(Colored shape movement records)
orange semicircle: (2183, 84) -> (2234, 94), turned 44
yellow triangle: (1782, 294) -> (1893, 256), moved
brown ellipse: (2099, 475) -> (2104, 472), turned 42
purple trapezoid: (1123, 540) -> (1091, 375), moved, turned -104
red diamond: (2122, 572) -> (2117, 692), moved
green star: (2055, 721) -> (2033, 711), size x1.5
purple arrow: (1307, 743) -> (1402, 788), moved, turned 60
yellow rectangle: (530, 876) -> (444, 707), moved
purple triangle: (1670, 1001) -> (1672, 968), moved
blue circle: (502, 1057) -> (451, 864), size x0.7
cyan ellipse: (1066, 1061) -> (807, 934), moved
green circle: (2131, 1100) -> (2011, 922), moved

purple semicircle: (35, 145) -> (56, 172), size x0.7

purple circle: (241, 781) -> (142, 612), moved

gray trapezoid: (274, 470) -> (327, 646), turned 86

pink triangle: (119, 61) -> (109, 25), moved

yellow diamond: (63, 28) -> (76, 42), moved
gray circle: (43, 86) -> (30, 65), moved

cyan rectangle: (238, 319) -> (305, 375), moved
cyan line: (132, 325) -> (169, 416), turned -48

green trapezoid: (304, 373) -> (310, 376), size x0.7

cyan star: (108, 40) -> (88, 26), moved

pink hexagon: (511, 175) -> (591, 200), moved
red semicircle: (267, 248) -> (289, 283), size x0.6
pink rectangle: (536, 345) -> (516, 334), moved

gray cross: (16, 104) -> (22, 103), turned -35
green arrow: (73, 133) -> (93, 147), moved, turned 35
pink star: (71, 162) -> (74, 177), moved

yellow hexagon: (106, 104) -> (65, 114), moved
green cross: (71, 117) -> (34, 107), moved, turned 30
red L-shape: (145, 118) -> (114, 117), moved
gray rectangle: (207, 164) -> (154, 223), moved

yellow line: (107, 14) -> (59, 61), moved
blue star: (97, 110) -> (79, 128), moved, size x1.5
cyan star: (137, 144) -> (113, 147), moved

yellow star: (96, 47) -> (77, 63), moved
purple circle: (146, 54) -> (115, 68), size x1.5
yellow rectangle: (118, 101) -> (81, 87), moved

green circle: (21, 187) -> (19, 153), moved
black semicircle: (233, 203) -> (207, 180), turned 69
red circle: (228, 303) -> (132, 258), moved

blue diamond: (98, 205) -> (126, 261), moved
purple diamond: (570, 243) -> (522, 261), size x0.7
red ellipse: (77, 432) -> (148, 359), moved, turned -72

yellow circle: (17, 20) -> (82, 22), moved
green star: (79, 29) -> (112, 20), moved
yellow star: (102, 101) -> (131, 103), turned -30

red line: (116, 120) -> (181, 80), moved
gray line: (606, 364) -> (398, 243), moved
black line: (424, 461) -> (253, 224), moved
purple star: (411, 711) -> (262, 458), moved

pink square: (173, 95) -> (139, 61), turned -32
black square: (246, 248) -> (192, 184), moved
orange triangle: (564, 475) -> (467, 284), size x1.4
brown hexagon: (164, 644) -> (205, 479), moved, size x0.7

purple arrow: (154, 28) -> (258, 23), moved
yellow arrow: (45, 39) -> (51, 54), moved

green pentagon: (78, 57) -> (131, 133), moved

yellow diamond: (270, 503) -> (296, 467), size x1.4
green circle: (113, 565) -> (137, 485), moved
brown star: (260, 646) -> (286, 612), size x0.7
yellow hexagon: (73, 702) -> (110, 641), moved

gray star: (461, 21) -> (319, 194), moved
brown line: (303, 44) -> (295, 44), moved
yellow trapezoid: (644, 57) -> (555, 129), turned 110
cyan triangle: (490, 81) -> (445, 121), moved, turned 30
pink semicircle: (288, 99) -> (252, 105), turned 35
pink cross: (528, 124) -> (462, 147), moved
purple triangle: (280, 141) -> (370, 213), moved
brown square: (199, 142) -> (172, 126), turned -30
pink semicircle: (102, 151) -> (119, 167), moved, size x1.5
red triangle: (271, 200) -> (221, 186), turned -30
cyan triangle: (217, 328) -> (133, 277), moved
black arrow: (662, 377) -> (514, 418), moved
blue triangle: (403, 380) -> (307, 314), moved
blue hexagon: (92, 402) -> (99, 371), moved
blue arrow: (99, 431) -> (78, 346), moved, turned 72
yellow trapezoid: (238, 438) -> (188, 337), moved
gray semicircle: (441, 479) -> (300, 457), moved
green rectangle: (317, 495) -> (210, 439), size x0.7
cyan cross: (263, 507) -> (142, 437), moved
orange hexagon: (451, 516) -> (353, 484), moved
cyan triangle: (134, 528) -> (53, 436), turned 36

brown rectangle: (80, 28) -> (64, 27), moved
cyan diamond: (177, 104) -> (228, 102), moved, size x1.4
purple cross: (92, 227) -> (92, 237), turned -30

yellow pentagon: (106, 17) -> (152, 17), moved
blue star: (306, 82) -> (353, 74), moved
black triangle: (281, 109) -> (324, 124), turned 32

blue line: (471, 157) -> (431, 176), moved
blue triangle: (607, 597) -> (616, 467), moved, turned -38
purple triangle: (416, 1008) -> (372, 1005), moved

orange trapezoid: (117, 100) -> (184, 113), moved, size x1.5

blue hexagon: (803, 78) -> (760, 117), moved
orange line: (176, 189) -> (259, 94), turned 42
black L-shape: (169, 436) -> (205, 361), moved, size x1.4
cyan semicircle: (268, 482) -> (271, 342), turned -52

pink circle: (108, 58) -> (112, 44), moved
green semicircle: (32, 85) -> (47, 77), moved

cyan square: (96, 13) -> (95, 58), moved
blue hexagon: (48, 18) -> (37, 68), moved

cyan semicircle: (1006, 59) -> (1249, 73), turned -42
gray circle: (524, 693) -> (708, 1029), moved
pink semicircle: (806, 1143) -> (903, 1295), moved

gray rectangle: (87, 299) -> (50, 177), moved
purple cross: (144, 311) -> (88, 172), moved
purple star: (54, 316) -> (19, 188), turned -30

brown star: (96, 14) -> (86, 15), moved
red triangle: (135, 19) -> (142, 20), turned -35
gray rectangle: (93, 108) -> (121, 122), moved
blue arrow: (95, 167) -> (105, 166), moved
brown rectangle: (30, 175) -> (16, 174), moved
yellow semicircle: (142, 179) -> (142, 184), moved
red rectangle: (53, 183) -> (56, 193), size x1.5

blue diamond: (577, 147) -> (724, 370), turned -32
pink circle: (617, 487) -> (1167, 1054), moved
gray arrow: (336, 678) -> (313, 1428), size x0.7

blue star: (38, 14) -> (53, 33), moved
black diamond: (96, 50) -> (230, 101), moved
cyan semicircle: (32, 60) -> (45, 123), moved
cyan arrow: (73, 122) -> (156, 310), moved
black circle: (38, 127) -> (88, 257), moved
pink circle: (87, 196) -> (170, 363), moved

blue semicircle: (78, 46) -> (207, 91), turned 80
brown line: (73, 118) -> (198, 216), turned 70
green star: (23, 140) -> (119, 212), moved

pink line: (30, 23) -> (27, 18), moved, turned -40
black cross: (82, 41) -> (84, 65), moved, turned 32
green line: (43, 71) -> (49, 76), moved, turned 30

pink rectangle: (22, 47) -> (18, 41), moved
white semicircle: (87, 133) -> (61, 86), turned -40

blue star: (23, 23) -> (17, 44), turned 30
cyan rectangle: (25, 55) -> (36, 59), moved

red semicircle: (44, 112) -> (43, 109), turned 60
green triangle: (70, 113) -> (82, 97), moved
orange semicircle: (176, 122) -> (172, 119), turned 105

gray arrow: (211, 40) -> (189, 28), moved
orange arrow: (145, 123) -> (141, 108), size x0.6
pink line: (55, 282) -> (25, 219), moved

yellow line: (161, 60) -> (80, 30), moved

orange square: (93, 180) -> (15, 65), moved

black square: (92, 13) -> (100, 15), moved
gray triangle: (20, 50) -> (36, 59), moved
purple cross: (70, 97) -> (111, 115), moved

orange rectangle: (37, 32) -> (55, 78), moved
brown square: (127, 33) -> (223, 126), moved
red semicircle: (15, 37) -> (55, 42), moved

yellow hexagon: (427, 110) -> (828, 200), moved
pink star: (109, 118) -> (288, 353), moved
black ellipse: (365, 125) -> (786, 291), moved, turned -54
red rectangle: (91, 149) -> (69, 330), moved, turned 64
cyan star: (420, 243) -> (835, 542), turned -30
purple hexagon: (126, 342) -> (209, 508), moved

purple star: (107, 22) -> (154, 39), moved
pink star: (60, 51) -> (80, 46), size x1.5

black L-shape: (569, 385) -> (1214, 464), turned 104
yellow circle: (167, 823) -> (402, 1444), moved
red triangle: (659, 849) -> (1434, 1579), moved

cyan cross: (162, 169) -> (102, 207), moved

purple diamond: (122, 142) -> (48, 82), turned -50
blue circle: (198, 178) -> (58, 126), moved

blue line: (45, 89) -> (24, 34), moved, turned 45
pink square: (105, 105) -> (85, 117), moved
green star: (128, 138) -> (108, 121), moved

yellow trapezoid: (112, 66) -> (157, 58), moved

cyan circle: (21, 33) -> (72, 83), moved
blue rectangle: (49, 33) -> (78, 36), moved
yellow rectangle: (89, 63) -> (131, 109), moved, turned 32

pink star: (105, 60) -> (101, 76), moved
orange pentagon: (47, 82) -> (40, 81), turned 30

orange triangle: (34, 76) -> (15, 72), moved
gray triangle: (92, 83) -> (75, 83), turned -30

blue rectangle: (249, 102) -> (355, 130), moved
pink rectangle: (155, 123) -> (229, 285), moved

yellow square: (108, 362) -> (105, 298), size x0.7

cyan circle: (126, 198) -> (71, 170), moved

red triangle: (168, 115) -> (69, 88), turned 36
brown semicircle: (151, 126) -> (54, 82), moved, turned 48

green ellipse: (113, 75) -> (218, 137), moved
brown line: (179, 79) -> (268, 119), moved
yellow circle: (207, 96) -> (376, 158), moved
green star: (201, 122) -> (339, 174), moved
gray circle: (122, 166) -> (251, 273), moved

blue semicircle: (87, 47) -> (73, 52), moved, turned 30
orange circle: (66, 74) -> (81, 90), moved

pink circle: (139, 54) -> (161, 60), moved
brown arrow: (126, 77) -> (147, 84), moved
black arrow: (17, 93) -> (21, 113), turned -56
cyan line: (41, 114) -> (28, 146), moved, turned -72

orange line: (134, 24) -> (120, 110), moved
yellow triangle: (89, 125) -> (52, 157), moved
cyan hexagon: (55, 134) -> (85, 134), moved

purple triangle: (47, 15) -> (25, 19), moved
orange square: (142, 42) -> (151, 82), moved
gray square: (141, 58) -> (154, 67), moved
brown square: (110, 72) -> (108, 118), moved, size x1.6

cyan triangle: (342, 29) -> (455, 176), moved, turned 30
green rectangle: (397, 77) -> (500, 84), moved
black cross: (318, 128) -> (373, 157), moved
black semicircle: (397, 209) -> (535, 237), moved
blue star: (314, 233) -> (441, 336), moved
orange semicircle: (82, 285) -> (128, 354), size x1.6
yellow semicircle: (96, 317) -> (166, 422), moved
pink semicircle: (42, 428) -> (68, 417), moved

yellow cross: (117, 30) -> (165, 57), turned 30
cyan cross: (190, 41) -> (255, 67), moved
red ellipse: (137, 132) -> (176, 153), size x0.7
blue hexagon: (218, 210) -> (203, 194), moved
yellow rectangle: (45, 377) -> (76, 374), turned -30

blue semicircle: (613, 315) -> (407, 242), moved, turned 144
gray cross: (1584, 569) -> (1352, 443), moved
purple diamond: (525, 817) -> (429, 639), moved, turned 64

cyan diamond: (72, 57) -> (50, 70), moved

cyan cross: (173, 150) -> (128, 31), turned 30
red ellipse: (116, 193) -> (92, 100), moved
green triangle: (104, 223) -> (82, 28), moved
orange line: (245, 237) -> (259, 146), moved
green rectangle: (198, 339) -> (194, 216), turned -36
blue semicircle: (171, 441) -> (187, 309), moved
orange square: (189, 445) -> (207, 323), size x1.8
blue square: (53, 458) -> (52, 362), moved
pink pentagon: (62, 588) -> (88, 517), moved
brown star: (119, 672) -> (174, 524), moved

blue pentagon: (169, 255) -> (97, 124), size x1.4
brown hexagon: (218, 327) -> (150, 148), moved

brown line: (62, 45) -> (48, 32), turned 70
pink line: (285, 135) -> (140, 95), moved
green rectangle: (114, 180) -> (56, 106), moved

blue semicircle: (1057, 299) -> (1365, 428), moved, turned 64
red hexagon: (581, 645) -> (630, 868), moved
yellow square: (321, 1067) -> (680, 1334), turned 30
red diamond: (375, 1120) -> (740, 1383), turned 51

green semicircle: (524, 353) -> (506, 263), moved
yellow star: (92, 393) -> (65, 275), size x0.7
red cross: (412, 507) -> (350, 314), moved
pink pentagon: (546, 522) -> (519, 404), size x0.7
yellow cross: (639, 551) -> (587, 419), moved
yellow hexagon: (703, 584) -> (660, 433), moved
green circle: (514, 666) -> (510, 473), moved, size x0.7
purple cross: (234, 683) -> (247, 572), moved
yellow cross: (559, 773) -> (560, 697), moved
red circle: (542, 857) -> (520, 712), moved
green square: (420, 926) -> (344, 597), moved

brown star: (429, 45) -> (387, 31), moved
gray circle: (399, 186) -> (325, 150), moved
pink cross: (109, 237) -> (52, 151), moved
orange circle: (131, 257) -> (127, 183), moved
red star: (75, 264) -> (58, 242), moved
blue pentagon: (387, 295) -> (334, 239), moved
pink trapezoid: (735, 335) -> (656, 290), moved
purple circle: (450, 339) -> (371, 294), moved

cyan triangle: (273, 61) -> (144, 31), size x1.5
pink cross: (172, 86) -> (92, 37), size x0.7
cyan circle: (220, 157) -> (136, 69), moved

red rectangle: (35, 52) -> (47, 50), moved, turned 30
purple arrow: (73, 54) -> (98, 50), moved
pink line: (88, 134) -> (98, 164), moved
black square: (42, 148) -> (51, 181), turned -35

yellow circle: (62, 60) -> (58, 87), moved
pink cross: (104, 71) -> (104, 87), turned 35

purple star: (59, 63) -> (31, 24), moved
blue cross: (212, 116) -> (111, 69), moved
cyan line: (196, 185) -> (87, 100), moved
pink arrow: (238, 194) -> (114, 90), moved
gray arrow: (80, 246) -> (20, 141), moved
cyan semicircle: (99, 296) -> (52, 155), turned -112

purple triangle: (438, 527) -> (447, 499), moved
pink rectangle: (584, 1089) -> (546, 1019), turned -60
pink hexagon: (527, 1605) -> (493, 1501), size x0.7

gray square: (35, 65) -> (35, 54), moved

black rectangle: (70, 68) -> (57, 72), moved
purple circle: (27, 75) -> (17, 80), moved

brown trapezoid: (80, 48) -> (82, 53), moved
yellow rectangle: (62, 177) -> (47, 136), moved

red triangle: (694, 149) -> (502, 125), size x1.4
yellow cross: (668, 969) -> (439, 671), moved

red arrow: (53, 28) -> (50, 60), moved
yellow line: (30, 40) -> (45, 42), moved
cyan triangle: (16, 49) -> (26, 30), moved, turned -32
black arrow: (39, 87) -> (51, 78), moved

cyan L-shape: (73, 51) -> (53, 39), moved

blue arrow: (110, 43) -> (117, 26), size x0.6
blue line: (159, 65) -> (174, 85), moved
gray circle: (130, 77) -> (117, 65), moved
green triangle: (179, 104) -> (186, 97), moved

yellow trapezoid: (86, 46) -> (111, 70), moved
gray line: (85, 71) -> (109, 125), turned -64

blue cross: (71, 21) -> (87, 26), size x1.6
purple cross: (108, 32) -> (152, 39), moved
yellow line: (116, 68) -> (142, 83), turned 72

(WHAT THIS TASK INVOLVES): Reproduce exactly the section above that begins at the line containing "brown square: (199, 142)" and ends at the line containing "blue star: (306, 82) -> (353, 74), moved", leaving out all other lines.

(RESULT OF THIS TASK):
brown square: (199, 142) -> (172, 126), turned -30
pink semicircle: (102, 151) -> (119, 167), moved, size x1.5
red triangle: (271, 200) -> (221, 186), turned -30
cyan triangle: (217, 328) -> (133, 277), moved
black arrow: (662, 377) -> (514, 418), moved
blue triangle: (403, 380) -> (307, 314), moved
blue hexagon: (92, 402) -> (99, 371), moved
blue arrow: (99, 431) -> (78, 346), moved, turned 72
yellow trapezoid: (238, 438) -> (188, 337), moved
gray semicircle: (441, 479) -> (300, 457), moved
green rectangle: (317, 495) -> (210, 439), size x0.7
cyan cross: (263, 507) -> (142, 437), moved
orange hexagon: (451, 516) -> (353, 484), moved
cyan triangle: (134, 528) -> (53, 436), turned 36

brown rectangle: (80, 28) -> (64, 27), moved
cyan diamond: (177, 104) -> (228, 102), moved, size x1.4
purple cross: (92, 227) -> (92, 237), turned -30

yellow pentagon: (106, 17) -> (152, 17), moved
blue star: (306, 82) -> (353, 74), moved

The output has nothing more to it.